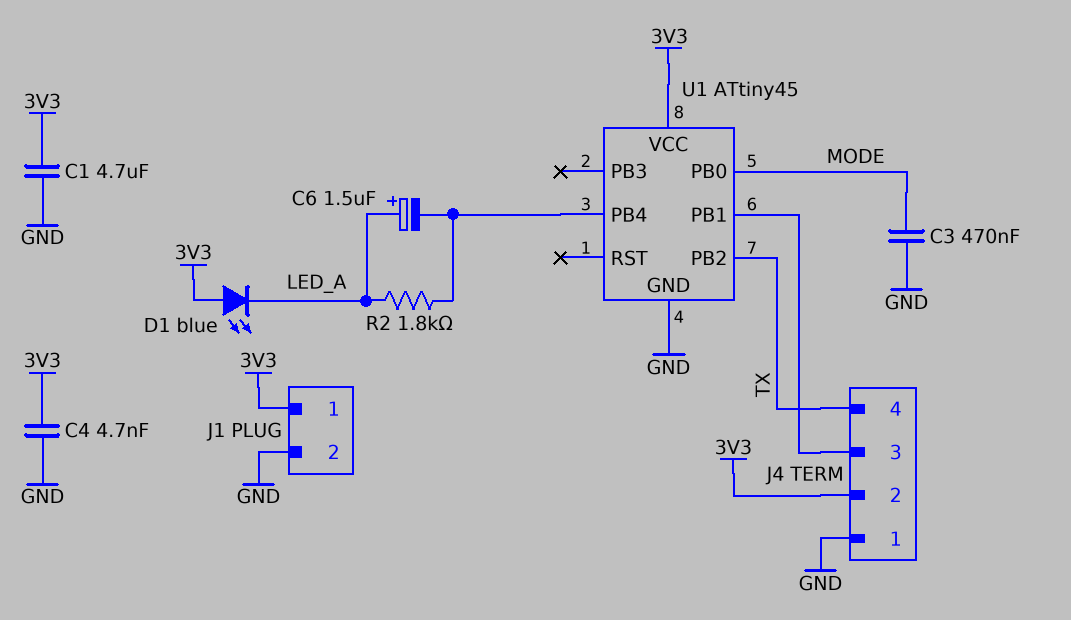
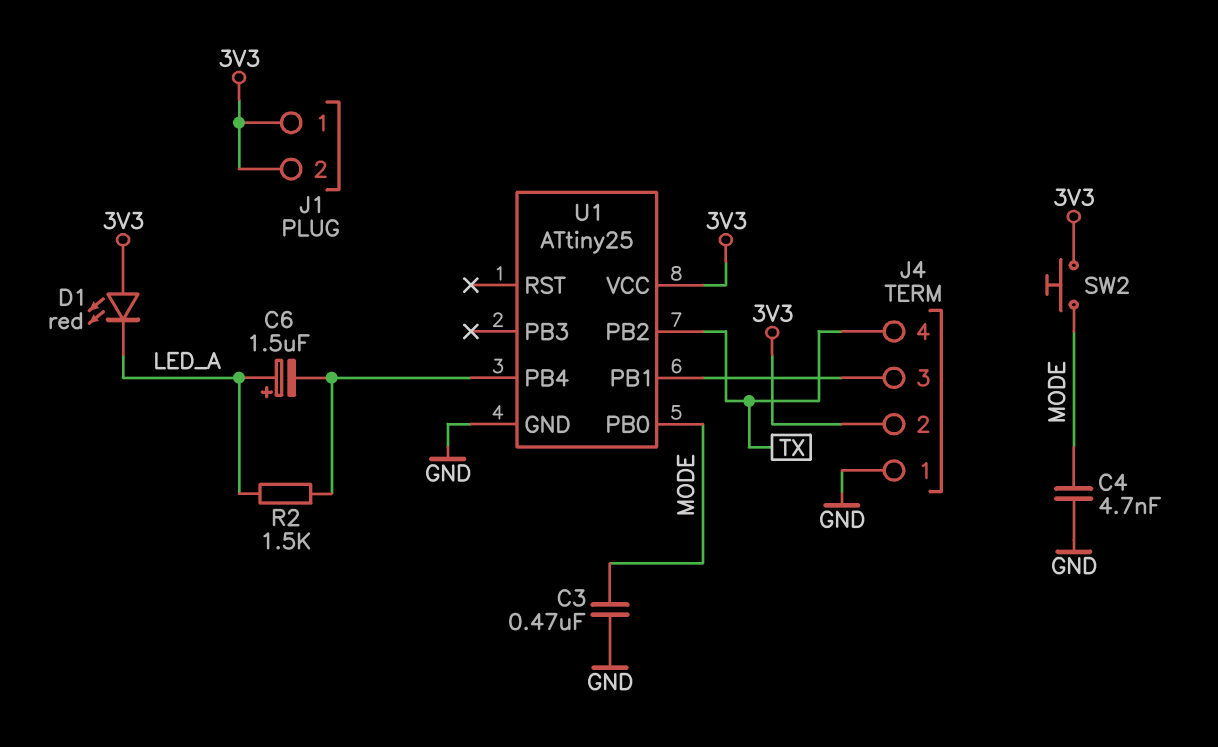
C1: 4.7uF (3V3, GND) -> none
C4: 4.7nF (3V3, GND) -> 4.7nF (GND, MODE)
D1: LED blue (A 3V3, K LED_A) -> LED red (A 3V3, K LED_A)
J1 pin 2: GND -> 3V3
R2: 1.8k (LED_A, U1/PB4) -> 1.5k (LED_A, U1/PB4)
SW2: none -> button (3V3, MODE)
U1: ATtiny45 -> ATtiny25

- - -

The required output is the number of lines in the records that contain the word "none", with nothing added.

> EXERCISE OUTPUT
2